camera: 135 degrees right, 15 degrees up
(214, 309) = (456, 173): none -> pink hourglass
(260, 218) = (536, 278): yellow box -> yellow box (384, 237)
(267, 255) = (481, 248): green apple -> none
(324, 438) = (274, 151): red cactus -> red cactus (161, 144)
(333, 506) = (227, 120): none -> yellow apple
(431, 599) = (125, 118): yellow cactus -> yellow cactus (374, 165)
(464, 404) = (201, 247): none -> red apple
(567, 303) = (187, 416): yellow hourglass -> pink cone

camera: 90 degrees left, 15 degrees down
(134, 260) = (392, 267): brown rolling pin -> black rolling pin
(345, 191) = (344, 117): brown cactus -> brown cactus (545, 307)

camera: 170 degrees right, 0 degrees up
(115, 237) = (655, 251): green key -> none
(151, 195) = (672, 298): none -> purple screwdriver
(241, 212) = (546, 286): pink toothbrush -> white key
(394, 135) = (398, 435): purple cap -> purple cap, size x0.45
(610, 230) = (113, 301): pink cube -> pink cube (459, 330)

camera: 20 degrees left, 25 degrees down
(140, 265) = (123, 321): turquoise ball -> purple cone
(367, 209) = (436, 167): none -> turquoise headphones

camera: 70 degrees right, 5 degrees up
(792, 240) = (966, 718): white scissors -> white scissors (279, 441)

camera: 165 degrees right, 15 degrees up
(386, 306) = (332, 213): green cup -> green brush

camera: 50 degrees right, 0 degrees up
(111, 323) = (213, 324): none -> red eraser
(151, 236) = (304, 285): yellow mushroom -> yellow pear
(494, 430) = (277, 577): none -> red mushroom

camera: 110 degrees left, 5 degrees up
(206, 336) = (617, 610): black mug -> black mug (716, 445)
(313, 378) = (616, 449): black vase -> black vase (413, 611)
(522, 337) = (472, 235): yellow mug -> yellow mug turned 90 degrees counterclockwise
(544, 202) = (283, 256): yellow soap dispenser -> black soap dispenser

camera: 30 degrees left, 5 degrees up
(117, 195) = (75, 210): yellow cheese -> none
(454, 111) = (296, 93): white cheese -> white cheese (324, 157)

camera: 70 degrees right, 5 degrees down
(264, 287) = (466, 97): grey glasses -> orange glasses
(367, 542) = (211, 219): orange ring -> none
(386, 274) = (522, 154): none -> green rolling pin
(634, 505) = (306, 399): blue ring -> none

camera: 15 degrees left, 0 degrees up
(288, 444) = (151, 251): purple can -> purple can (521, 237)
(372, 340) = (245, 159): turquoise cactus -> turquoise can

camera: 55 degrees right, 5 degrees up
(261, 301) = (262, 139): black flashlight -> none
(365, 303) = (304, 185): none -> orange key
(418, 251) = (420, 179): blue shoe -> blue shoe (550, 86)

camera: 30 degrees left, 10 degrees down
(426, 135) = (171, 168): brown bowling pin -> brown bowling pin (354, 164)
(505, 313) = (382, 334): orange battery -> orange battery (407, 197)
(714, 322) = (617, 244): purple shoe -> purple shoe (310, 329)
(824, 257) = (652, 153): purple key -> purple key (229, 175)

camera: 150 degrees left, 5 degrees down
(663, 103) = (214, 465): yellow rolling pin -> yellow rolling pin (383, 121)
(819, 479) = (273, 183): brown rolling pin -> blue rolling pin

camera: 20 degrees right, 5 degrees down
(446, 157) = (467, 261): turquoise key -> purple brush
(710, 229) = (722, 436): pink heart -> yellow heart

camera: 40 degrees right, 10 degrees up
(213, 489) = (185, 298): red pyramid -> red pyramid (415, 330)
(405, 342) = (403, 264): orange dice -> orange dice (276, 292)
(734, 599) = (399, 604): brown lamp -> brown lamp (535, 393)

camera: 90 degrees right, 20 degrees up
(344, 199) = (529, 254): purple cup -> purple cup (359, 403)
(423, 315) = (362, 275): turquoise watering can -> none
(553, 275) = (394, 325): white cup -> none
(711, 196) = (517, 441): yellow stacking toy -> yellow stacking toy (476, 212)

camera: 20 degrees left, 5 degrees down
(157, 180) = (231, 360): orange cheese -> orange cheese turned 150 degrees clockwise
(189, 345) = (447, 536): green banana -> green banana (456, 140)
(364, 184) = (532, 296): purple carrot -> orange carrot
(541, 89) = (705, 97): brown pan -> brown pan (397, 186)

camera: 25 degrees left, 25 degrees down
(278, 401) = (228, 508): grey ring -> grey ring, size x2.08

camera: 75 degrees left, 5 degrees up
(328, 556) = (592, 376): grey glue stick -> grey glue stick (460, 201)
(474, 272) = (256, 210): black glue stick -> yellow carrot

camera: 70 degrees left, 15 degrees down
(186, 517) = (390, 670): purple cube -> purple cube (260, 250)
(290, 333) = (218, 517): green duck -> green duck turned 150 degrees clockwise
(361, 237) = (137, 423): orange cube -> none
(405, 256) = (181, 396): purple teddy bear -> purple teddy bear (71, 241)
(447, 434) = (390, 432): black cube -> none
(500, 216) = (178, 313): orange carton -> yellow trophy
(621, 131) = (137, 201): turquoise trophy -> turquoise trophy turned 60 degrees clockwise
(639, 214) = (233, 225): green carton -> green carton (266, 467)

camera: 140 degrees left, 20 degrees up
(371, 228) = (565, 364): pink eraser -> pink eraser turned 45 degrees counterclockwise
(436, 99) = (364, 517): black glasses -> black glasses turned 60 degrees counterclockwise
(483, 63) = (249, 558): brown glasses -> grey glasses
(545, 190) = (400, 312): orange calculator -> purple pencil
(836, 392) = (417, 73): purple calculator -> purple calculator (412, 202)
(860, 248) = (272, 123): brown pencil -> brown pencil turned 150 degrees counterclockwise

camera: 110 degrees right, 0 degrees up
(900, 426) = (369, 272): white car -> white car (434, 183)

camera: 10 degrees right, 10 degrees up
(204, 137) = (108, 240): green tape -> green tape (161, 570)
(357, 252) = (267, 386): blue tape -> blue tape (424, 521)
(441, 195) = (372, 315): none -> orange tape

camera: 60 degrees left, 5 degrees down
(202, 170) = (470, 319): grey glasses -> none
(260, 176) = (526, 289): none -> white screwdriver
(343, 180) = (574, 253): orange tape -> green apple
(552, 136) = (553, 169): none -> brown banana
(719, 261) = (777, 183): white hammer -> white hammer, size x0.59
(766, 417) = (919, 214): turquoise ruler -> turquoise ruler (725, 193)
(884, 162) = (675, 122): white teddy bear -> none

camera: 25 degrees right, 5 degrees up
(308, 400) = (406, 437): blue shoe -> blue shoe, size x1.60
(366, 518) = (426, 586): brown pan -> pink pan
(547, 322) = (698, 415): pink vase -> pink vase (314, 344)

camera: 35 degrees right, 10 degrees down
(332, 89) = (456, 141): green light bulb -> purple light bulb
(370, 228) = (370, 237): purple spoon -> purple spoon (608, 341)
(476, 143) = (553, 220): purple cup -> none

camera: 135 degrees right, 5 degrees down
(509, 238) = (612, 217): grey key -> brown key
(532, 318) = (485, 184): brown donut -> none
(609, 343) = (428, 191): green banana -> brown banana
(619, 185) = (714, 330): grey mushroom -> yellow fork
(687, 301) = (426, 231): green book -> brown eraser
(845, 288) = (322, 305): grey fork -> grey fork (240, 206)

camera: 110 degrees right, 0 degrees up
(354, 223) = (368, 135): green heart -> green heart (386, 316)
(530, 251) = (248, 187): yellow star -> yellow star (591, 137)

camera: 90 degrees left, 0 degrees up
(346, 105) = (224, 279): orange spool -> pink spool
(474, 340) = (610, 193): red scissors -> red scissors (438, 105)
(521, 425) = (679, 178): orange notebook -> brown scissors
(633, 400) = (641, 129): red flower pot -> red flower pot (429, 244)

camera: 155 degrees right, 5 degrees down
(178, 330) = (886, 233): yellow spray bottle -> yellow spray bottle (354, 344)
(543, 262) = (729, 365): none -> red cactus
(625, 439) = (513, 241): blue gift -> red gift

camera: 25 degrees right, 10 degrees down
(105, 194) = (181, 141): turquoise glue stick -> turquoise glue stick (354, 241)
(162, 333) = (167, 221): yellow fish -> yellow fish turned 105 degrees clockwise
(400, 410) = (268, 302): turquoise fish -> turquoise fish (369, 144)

--- EXERCISE PROMPT ---
In the data above, retype exactly and only the lines between the one holding "(474, 272) = (256, 210): black" and the one holding "camera: 10 degrees right, 10 degrees up", inclusive.

--- TASK OUTPUT ---
(474, 272) = (256, 210): black glue stick -> yellow carrot

camera: 70 degrees left, 15 degrees down
(186, 517) = (390, 670): purple cube -> purple cube (260, 250)
(290, 333) = (218, 517): green duck -> green duck turned 150 degrees clockwise
(361, 237) = (137, 423): orange cube -> none
(405, 256) = (181, 396): purple teddy bear -> purple teddy bear (71, 241)
(447, 434) = (390, 432): black cube -> none
(500, 216) = (178, 313): orange carton -> yellow trophy
(621, 131) = (137, 201): turquoise trophy -> turquoise trophy turned 60 degrees clockwise
(639, 214) = (233, 225): green carton -> green carton (266, 467)

camera: 140 degrees left, 20 degrees up
(371, 228) = (565, 364): pink eraser -> pink eraser turned 45 degrees counterclockwise
(436, 99) = (364, 517): black glasses -> black glasses turned 60 degrees counterclockwise
(483, 63) = (249, 558): brown glasses -> grey glasses
(545, 190) = (400, 312): orange calculator -> purple pencil
(836, 392) = (417, 73): purple calculator -> purple calculator (412, 202)
(860, 248) = (272, 123): brown pencil -> brown pencil turned 150 degrees counterclockwise

camera: 110 degrees right, 0 degrees up
(900, 426) = (369, 272): white car -> white car (434, 183)

camera: 10 degrees right, 10 degrees up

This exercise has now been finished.